AIM OF THE TASK. Find all the lines in the material below with the word "soap", and copy them.

_ _ _

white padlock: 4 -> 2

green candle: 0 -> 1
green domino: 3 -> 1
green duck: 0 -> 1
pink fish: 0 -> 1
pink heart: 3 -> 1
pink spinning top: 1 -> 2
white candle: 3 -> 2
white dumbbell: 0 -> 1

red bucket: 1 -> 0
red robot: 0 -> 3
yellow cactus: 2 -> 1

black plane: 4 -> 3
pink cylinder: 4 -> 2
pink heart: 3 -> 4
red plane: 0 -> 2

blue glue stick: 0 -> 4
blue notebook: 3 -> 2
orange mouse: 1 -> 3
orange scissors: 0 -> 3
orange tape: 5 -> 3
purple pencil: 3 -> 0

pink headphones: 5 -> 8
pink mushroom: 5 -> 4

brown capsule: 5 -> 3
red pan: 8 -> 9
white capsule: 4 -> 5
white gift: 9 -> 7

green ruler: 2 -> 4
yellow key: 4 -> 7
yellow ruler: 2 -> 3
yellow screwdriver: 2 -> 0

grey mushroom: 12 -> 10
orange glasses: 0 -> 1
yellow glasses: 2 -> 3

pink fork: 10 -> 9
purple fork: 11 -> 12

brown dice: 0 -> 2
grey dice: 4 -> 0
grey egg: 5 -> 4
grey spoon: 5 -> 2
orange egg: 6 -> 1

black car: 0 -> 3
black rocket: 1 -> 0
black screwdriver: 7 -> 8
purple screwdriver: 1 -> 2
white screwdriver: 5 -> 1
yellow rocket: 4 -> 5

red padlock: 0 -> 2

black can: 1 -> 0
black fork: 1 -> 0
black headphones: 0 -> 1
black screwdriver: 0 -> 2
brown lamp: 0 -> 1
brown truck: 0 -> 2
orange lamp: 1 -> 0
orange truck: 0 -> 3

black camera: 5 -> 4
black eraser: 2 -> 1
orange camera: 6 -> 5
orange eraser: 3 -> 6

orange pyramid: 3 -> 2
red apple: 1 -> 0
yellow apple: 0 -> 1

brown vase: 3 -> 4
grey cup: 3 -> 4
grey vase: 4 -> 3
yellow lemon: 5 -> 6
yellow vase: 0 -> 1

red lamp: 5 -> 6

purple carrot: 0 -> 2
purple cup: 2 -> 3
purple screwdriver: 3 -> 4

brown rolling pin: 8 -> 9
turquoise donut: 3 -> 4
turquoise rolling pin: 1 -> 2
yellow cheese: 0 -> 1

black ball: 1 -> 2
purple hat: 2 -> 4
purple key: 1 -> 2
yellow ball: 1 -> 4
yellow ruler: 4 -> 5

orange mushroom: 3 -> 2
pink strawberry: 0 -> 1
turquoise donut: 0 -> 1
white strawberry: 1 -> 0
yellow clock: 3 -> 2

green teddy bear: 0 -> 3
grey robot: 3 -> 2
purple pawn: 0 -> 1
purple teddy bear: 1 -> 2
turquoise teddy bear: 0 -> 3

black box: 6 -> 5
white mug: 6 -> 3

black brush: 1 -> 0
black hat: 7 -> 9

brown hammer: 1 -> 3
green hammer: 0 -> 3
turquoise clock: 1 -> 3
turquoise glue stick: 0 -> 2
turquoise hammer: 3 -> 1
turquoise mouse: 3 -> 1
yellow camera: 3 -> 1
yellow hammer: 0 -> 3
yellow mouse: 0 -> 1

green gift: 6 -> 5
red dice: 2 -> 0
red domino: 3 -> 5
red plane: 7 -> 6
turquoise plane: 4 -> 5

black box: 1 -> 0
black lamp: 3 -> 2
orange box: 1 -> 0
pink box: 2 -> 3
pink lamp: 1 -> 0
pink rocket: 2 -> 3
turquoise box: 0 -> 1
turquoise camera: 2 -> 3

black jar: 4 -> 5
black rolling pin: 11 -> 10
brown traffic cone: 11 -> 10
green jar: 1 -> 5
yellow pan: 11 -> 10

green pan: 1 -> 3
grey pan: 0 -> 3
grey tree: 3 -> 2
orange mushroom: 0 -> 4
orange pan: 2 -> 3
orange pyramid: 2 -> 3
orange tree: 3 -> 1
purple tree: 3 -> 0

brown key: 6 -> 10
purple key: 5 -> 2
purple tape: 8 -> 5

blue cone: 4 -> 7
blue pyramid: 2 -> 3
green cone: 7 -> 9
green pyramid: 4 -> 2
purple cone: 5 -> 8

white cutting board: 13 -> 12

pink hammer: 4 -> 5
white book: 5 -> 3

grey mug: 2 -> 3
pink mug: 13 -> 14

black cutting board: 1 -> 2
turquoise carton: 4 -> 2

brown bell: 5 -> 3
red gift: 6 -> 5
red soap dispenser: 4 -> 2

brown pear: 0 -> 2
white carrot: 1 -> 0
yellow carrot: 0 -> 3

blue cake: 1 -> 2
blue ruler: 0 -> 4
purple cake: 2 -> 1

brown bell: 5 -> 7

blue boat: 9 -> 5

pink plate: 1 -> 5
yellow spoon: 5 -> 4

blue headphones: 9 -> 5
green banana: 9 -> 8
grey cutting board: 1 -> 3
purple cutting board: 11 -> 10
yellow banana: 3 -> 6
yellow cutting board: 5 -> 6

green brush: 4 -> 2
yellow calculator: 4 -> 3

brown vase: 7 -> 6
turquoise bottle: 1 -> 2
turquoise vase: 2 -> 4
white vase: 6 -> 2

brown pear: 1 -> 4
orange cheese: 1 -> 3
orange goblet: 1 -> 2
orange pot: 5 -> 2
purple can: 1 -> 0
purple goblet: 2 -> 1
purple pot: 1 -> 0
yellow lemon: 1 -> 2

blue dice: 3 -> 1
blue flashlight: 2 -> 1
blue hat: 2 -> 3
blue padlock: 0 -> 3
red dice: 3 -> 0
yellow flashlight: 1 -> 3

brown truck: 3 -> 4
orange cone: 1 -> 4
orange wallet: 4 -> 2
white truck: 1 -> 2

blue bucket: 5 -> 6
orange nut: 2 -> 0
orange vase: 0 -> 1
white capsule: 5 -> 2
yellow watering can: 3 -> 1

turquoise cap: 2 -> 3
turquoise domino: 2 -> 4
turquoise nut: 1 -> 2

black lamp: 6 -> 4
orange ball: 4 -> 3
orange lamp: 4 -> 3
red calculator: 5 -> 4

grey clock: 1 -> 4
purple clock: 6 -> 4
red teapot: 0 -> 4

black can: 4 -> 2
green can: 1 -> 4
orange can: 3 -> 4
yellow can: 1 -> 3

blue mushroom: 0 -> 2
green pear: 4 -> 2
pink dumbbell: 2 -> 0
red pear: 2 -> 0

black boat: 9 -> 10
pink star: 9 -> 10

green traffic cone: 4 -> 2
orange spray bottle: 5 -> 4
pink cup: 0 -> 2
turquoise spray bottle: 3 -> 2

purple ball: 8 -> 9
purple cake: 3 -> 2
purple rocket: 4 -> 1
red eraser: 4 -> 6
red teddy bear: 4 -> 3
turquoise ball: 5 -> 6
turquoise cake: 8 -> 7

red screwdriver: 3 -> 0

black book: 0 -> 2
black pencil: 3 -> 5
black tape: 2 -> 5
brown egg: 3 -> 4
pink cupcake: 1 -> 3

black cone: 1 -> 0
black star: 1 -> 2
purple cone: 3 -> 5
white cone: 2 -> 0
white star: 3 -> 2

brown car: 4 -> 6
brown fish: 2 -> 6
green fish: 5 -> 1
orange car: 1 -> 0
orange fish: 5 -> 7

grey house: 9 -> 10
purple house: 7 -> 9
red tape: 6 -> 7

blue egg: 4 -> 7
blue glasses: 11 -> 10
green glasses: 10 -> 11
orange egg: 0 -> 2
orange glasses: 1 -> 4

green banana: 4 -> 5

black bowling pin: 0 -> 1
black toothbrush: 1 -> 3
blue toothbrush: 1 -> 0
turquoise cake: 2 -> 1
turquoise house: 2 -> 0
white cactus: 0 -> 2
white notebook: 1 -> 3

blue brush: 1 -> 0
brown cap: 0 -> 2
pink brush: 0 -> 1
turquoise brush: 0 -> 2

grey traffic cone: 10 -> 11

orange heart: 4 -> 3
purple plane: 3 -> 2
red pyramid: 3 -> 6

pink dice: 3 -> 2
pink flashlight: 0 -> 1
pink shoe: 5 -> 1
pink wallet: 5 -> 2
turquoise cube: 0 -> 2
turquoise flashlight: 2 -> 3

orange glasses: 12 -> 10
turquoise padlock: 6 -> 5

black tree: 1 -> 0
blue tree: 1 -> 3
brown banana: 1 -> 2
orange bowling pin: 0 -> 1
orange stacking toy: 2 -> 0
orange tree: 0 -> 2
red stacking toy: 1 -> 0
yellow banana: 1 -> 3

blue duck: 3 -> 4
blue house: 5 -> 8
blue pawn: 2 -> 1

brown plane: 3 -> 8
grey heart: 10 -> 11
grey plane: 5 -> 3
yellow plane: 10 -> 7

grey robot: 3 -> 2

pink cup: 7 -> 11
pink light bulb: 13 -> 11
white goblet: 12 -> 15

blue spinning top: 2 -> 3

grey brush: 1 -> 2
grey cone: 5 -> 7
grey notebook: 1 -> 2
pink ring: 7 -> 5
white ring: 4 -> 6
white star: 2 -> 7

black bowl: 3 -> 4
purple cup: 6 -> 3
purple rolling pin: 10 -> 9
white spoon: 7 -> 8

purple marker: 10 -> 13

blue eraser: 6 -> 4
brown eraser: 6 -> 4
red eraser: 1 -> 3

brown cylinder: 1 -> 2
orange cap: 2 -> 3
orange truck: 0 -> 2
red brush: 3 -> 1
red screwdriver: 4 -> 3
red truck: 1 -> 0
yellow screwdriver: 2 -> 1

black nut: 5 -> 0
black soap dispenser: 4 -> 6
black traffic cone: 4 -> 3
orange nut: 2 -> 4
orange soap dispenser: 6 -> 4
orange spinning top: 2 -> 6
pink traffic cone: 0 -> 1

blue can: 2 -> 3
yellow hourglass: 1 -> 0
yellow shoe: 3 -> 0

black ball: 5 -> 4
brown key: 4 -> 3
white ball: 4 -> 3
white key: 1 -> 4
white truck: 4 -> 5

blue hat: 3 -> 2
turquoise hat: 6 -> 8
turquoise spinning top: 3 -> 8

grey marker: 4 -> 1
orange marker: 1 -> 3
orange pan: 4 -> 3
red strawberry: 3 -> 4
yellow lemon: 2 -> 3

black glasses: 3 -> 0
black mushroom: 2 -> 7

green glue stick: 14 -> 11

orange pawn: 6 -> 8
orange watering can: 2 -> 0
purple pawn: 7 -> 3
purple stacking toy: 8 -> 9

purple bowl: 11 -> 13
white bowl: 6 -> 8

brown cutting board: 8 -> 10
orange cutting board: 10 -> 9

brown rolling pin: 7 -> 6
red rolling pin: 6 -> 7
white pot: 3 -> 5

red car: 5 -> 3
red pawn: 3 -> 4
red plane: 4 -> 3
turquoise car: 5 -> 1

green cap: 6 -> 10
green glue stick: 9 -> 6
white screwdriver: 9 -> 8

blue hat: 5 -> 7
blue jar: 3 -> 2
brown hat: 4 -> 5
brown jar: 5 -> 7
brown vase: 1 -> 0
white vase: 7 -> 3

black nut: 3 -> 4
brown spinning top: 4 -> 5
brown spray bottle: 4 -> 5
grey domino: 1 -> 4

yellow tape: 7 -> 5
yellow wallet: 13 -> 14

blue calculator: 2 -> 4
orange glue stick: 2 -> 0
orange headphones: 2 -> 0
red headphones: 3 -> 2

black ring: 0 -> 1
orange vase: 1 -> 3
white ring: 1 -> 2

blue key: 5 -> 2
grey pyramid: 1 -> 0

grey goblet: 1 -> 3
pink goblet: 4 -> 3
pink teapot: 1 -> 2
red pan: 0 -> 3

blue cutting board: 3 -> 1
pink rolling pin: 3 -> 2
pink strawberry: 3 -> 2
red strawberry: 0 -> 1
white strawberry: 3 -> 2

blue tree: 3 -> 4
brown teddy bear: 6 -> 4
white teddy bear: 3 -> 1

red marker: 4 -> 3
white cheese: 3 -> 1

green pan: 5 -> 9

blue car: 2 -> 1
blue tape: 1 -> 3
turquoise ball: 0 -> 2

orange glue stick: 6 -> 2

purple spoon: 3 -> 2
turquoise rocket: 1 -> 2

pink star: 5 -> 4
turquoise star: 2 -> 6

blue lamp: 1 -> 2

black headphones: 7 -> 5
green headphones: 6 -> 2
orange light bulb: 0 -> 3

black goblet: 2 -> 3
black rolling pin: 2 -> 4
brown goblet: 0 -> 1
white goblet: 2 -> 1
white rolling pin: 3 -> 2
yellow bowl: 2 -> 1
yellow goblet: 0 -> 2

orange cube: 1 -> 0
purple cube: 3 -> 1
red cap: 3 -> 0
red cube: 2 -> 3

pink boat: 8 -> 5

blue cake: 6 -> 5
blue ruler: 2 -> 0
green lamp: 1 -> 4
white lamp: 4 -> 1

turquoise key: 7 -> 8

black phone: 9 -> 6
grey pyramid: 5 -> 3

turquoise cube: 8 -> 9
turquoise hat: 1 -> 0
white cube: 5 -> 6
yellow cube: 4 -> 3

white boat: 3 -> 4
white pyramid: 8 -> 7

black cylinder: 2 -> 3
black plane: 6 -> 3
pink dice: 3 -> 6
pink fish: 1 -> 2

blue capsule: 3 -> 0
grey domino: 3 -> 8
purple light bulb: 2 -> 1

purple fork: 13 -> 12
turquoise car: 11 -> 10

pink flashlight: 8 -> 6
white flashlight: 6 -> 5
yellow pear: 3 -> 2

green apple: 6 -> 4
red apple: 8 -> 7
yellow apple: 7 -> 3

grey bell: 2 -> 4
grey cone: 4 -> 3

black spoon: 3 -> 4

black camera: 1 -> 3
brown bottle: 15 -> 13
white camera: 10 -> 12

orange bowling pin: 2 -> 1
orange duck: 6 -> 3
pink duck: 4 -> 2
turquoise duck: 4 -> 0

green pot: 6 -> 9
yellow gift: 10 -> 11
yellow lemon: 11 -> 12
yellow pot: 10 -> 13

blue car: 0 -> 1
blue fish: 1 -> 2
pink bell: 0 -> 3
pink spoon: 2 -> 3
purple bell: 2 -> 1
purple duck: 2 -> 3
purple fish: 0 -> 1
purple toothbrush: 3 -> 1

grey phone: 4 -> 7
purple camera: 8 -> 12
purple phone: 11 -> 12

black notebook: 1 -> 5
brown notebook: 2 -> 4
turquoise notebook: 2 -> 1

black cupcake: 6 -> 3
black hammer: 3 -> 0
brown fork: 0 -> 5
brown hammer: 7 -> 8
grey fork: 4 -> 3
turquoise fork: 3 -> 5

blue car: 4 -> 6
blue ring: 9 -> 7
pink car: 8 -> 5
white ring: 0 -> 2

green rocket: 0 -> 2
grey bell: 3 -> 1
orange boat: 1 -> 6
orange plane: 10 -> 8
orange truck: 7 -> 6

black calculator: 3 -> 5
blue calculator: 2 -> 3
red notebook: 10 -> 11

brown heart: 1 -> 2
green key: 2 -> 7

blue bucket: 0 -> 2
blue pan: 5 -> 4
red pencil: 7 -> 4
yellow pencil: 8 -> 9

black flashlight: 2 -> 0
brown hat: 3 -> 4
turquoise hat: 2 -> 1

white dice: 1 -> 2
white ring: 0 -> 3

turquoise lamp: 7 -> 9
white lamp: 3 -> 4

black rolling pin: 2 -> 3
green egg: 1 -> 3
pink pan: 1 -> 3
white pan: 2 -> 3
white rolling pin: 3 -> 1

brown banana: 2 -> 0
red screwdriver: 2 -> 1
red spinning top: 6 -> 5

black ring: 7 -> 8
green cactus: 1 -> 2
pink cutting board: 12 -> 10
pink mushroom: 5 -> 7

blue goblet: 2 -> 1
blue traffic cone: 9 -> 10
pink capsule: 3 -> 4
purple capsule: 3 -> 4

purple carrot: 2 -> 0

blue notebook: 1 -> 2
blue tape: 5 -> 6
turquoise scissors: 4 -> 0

_ _ _

WRITTEN SOLUTION.
red soap dispenser: 4 -> 2
black soap dispenser: 4 -> 6
orange soap dispenser: 6 -> 4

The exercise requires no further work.